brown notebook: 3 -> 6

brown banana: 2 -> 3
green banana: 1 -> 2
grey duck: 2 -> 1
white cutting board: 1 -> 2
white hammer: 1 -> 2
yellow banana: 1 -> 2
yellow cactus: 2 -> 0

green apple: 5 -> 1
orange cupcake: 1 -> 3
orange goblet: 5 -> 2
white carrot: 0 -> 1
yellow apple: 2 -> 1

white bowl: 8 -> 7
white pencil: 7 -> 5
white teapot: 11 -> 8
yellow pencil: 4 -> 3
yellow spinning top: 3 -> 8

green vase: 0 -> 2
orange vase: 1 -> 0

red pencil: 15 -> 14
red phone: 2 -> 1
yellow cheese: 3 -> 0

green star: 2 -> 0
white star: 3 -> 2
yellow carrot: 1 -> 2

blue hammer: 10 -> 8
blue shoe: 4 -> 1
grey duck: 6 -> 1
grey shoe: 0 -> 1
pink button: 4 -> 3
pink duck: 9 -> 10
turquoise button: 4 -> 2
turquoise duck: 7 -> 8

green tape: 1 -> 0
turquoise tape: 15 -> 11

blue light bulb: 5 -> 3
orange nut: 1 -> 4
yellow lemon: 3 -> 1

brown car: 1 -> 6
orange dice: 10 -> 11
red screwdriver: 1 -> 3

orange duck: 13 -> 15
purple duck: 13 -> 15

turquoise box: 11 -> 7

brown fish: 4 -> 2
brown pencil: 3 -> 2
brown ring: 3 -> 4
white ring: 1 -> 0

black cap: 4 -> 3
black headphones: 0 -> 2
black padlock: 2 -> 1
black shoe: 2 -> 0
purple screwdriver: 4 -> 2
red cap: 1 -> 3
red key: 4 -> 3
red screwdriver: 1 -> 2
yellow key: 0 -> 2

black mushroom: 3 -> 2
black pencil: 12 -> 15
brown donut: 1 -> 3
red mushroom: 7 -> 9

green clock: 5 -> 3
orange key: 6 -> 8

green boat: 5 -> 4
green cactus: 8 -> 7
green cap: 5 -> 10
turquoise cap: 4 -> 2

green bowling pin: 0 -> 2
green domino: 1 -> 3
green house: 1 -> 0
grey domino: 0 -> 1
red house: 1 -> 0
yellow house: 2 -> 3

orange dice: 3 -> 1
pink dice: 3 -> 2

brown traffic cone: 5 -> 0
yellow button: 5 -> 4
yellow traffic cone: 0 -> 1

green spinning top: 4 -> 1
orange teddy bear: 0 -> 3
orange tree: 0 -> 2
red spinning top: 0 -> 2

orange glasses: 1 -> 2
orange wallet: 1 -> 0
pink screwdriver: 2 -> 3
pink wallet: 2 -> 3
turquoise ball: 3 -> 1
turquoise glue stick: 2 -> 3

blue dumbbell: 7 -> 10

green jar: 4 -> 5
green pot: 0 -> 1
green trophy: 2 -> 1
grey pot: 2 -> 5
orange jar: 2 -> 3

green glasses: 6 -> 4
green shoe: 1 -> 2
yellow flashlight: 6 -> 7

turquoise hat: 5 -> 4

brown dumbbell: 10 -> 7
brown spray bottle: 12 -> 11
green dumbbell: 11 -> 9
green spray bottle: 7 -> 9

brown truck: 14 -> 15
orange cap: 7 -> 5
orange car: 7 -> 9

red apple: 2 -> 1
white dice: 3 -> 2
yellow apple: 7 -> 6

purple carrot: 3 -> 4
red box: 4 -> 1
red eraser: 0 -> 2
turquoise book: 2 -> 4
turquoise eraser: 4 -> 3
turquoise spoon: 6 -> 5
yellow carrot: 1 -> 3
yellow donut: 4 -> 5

Instructions to follow>
Go through the records above and repeat each one exactly.

Response to the exercise>
brown notebook: 3 -> 6

brown banana: 2 -> 3
green banana: 1 -> 2
grey duck: 2 -> 1
white cutting board: 1 -> 2
white hammer: 1 -> 2
yellow banana: 1 -> 2
yellow cactus: 2 -> 0

green apple: 5 -> 1
orange cupcake: 1 -> 3
orange goblet: 5 -> 2
white carrot: 0 -> 1
yellow apple: 2 -> 1

white bowl: 8 -> 7
white pencil: 7 -> 5
white teapot: 11 -> 8
yellow pencil: 4 -> 3
yellow spinning top: 3 -> 8

green vase: 0 -> 2
orange vase: 1 -> 0

red pencil: 15 -> 14
red phone: 2 -> 1
yellow cheese: 3 -> 0

green star: 2 -> 0
white star: 3 -> 2
yellow carrot: 1 -> 2

blue hammer: 10 -> 8
blue shoe: 4 -> 1
grey duck: 6 -> 1
grey shoe: 0 -> 1
pink button: 4 -> 3
pink duck: 9 -> 10
turquoise button: 4 -> 2
turquoise duck: 7 -> 8

green tape: 1 -> 0
turquoise tape: 15 -> 11

blue light bulb: 5 -> 3
orange nut: 1 -> 4
yellow lemon: 3 -> 1

brown car: 1 -> 6
orange dice: 10 -> 11
red screwdriver: 1 -> 3

orange duck: 13 -> 15
purple duck: 13 -> 15

turquoise box: 11 -> 7

brown fish: 4 -> 2
brown pencil: 3 -> 2
brown ring: 3 -> 4
white ring: 1 -> 0

black cap: 4 -> 3
black headphones: 0 -> 2
black padlock: 2 -> 1
black shoe: 2 -> 0
purple screwdriver: 4 -> 2
red cap: 1 -> 3
red key: 4 -> 3
red screwdriver: 1 -> 2
yellow key: 0 -> 2

black mushroom: 3 -> 2
black pencil: 12 -> 15
brown donut: 1 -> 3
red mushroom: 7 -> 9

green clock: 5 -> 3
orange key: 6 -> 8

green boat: 5 -> 4
green cactus: 8 -> 7
green cap: 5 -> 10
turquoise cap: 4 -> 2

green bowling pin: 0 -> 2
green domino: 1 -> 3
green house: 1 -> 0
grey domino: 0 -> 1
red house: 1 -> 0
yellow house: 2 -> 3

orange dice: 3 -> 1
pink dice: 3 -> 2

brown traffic cone: 5 -> 0
yellow button: 5 -> 4
yellow traffic cone: 0 -> 1

green spinning top: 4 -> 1
orange teddy bear: 0 -> 3
orange tree: 0 -> 2
red spinning top: 0 -> 2

orange glasses: 1 -> 2
orange wallet: 1 -> 0
pink screwdriver: 2 -> 3
pink wallet: 2 -> 3
turquoise ball: 3 -> 1
turquoise glue stick: 2 -> 3

blue dumbbell: 7 -> 10

green jar: 4 -> 5
green pot: 0 -> 1
green trophy: 2 -> 1
grey pot: 2 -> 5
orange jar: 2 -> 3

green glasses: 6 -> 4
green shoe: 1 -> 2
yellow flashlight: 6 -> 7

turquoise hat: 5 -> 4

brown dumbbell: 10 -> 7
brown spray bottle: 12 -> 11
green dumbbell: 11 -> 9
green spray bottle: 7 -> 9

brown truck: 14 -> 15
orange cap: 7 -> 5
orange car: 7 -> 9

red apple: 2 -> 1
white dice: 3 -> 2
yellow apple: 7 -> 6

purple carrot: 3 -> 4
red box: 4 -> 1
red eraser: 0 -> 2
turquoise book: 2 -> 4
turquoise eraser: 4 -> 3
turquoise spoon: 6 -> 5
yellow carrot: 1 -> 3
yellow donut: 4 -> 5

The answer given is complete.